EXERCISE INSTRUCTIONS => Reproduce the whole listing below without its pictures, exactly as written.

DATA SEGMENT =>
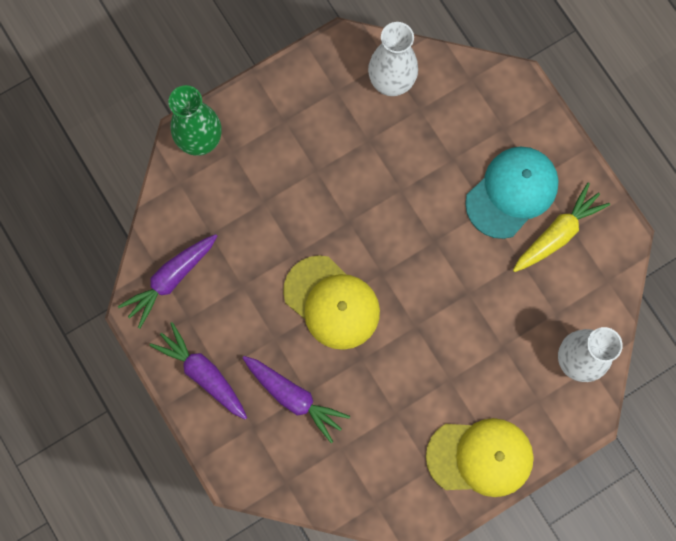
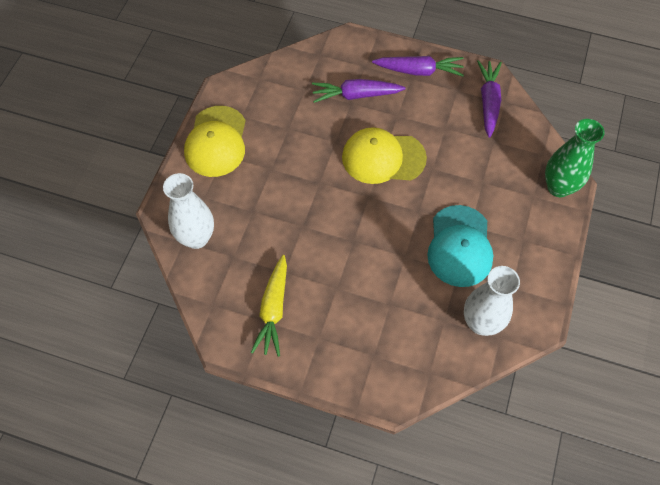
camera: 140 degrees right, 15 degrees down
yellow cap [426,418,534,497] -> yellow cap turned 45 degrees counterclockwise [184,106,246,177]
turquoise cap [465,147,559,239] -> turquoise cap moved to [427,205,493,287]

RESULT FOR THIS TASK =>
camera: 140 degrees right, 15 degrees down
yellow cap [426,418,534,497] -> yellow cap turned 45 degrees counterclockwise [184,106,246,177]
turquoise cap [465,147,559,239] -> turquoise cap moved to [427,205,493,287]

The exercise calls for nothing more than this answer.